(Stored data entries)
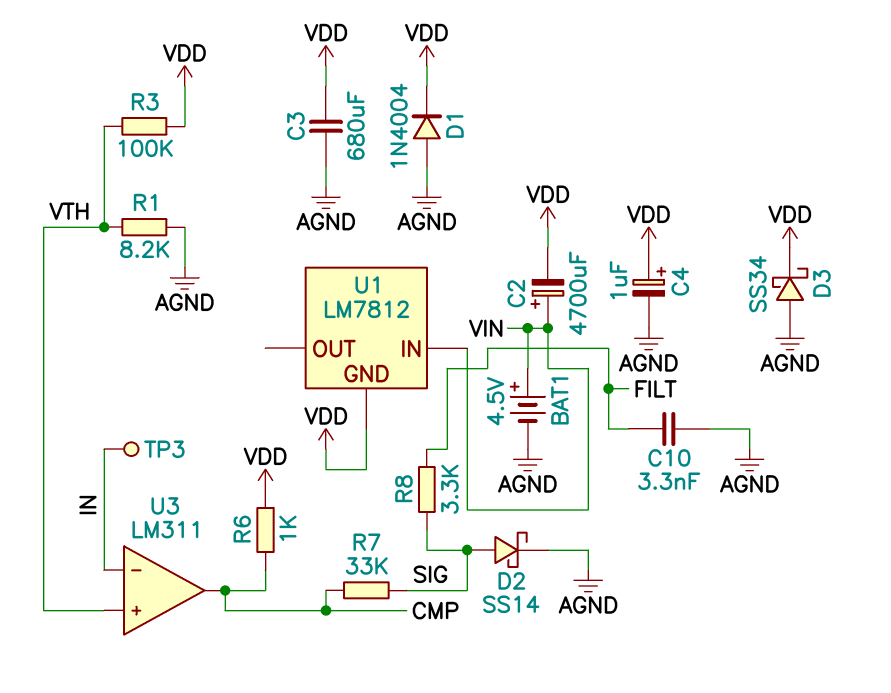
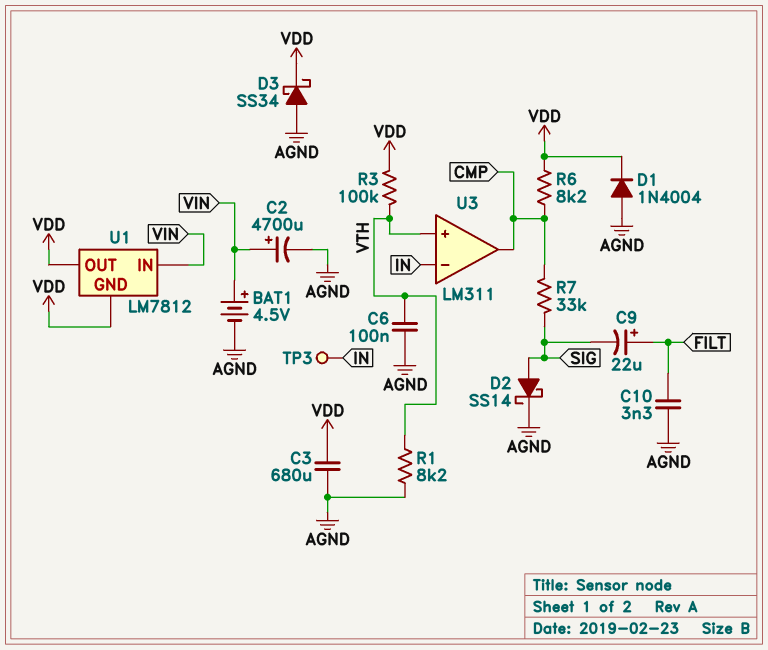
C2: 4700uF (plus VIN, minus VDD) -> 4700uF (plus VIN, minus AGND)
C4: 1uF (plus VDD, minus AGND) -> none
C6: none -> 100nF (AGND, VTH)
C9: none -> 22uF (plus FILT, minus SIG)
R6: 1k (CMP, VDD) -> 8.2k (CMP, VDD)
R8: 3.3k (FILT, SIG) -> none
U1 pin OUT: none -> VDD

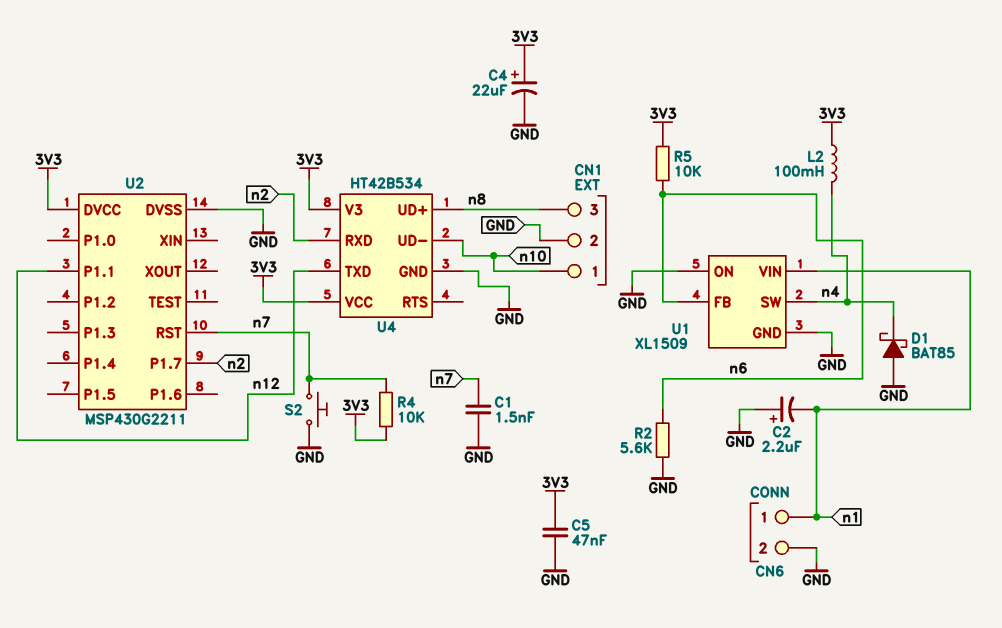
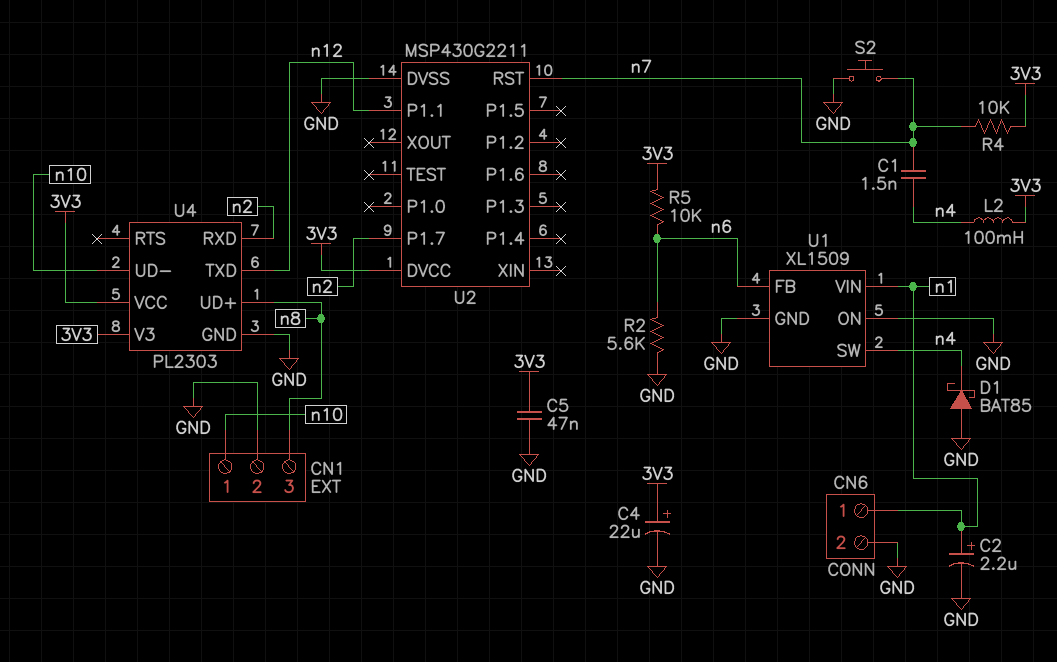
C1: 1.5nF (GND, n7) -> 1.5nF (n4, n7)
C2: 2.2uF (plus GND, minus n1) -> 2.2uF (plus n1, minus GND)
U4: HT42B534 -> PL2303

### WORK TO BE COMPLETED:
Write out every line from the entries where "AGND" appears.

### FINISHED TASK:
C2: 4700uF (plus VIN, minus VDD) -> 4700uF (plus VIN, minus AGND)
C4: 1uF (plus VDD, minus AGND) -> none
C6: none -> 100nF (AGND, VTH)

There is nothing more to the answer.